# Brief:
Please check every line of the listing for "heart" and copy each line where it is found.

# The data:
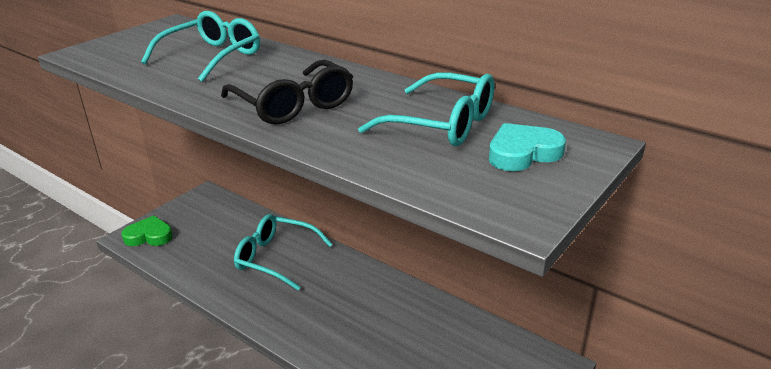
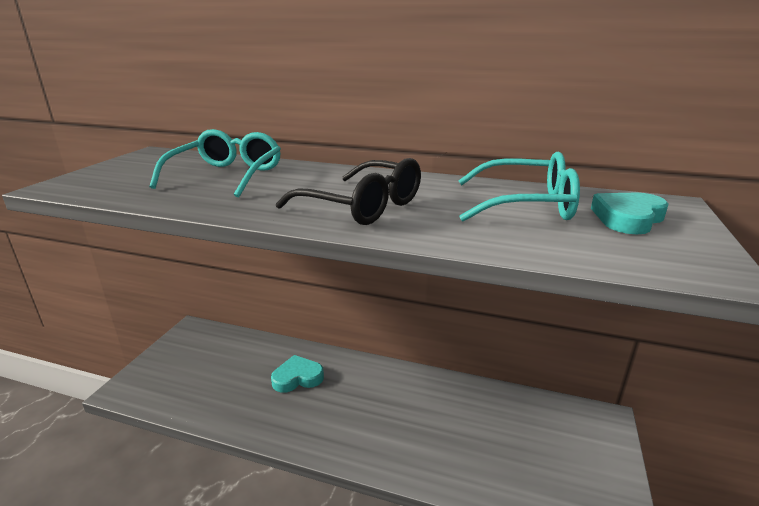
camera: 20 degrees left, 5 degrees down
(149, 236) = (146, 384): green heart -> none
(276, 258) = (297, 377): turquoise glasses -> turquoise heart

# Solution to this exercise:
(149, 236) = (146, 384): green heart -> none
(276, 258) = (297, 377): turquoise glasses -> turquoise heart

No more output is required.